* _Written request_
Please rewrite the material from the line containing "Return the (x, y)" through the end, changing "fender" to "bumper" and leaving everything else the same.

** Start of Task material **

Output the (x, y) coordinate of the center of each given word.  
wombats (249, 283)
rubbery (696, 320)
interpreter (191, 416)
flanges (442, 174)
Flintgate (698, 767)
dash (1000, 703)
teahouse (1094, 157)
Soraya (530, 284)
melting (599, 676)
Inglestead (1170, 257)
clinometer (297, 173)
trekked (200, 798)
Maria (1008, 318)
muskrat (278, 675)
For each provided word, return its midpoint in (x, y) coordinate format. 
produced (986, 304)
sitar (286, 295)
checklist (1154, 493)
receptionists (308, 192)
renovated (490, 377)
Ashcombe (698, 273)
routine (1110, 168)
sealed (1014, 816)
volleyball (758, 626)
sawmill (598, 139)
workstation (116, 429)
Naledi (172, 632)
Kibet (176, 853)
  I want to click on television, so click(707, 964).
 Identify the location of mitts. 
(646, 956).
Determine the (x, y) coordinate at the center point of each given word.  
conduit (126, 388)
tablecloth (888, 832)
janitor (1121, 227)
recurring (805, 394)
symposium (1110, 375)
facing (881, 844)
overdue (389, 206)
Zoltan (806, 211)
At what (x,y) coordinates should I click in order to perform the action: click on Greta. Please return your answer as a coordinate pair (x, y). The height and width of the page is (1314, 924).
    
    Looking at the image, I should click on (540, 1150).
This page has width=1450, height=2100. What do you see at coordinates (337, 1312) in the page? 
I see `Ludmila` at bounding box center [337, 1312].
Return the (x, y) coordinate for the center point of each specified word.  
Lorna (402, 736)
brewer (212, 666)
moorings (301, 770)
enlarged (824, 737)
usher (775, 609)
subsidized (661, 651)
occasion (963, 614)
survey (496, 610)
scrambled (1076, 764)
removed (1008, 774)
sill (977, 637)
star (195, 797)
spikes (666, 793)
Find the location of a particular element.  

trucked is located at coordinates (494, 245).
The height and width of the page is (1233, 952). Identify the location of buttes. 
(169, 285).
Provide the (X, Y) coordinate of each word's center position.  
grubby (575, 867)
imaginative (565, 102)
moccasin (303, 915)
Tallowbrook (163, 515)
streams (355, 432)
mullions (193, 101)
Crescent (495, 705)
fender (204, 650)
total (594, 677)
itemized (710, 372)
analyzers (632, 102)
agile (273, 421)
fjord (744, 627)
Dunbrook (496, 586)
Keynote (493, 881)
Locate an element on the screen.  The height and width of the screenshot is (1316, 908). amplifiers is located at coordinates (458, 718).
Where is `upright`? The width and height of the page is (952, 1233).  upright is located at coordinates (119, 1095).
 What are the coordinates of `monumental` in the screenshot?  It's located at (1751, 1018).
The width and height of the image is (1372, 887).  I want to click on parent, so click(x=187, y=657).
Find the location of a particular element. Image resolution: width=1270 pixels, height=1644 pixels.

** End of Task material **

* _Solution to this task_
Return the (x, y) coordinate for the center point of each specified word.  
Lorna (402, 736)
brewer (212, 666)
moorings (301, 770)
enlarged (824, 737)
usher (775, 609)
subsidized (661, 651)
occasion (963, 614)
survey (496, 610)
scrambled (1076, 764)
removed (1008, 774)
sill (977, 637)
star (195, 797)
spikes (666, 793)
Find the location of a particular element.  

trucked is located at coordinates (494, 245).
The height and width of the page is (1233, 952). Identify the location of buttes. 
(169, 285).
Provide the (X, Y) coordinate of each word's center position.  
grubby (575, 867)
imaginative (565, 102)
moccasin (303, 915)
Tallowbrook (163, 515)
streams (355, 432)
mullions (193, 101)
Crescent (495, 705)
bumper (204, 650)
total (594, 677)
itemized (710, 372)
analyzers (632, 102)
agile (273, 421)
fjord (744, 627)
Dunbrook (496, 586)
Keynote (493, 881)
Locate an element on the screen.  The height and width of the screenshot is (1316, 908). amplifiers is located at coordinates (458, 718).
Where is `upright`? The width and height of the page is (952, 1233).  upright is located at coordinates (119, 1095).
 What are the coordinates of `monumental` in the screenshot?  It's located at (1751, 1018).
The width and height of the image is (1372, 887).  I want to click on parent, so click(x=187, y=657).
Find the location of a particular element. Image resolution: width=1270 pixels, height=1644 pixels.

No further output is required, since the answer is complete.